• Stored data entries
..........

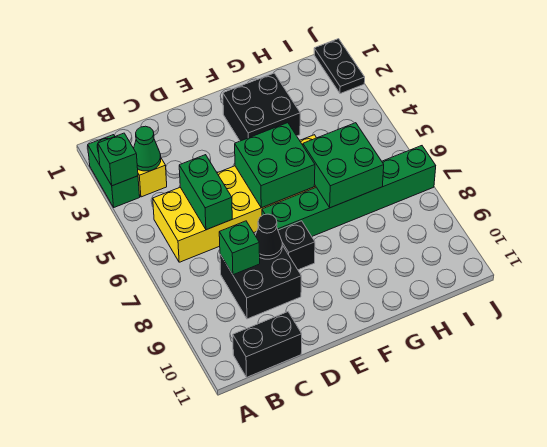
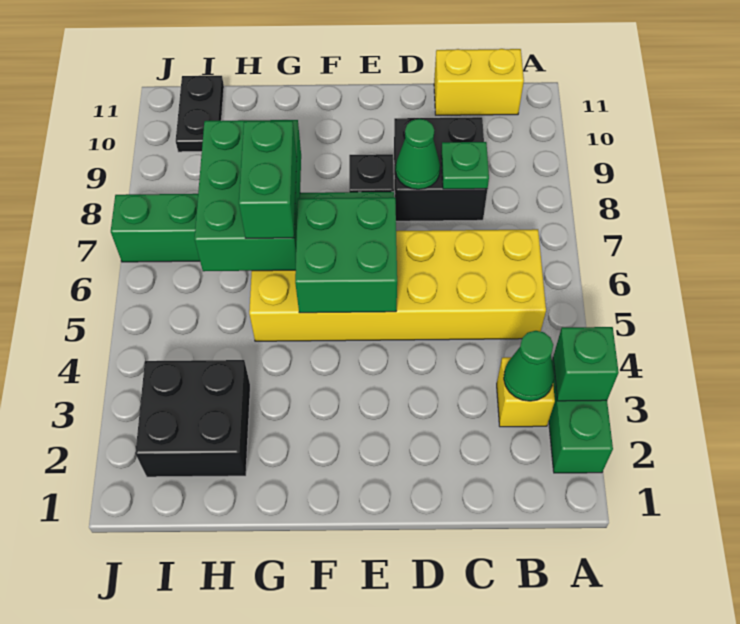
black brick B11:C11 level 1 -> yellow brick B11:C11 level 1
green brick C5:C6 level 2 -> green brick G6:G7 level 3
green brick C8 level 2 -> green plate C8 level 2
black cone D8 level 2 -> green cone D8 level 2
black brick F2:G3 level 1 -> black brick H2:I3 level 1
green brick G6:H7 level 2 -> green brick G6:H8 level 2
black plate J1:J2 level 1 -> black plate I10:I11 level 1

..........

• ABOUT THIS EXERCISE
Leave out the pictures and retype the rest of the entries exactly.

• EXERCISE SOLUTION
black brick B11:C11 level 1 -> yellow brick B11:C11 level 1
green brick C5:C6 level 2 -> green brick G6:G7 level 3
green brick C8 level 2 -> green plate C8 level 2
black cone D8 level 2 -> green cone D8 level 2
black brick F2:G3 level 1 -> black brick H2:I3 level 1
green brick G6:H7 level 2 -> green brick G6:H8 level 2
black plate J1:J2 level 1 -> black plate I10:I11 level 1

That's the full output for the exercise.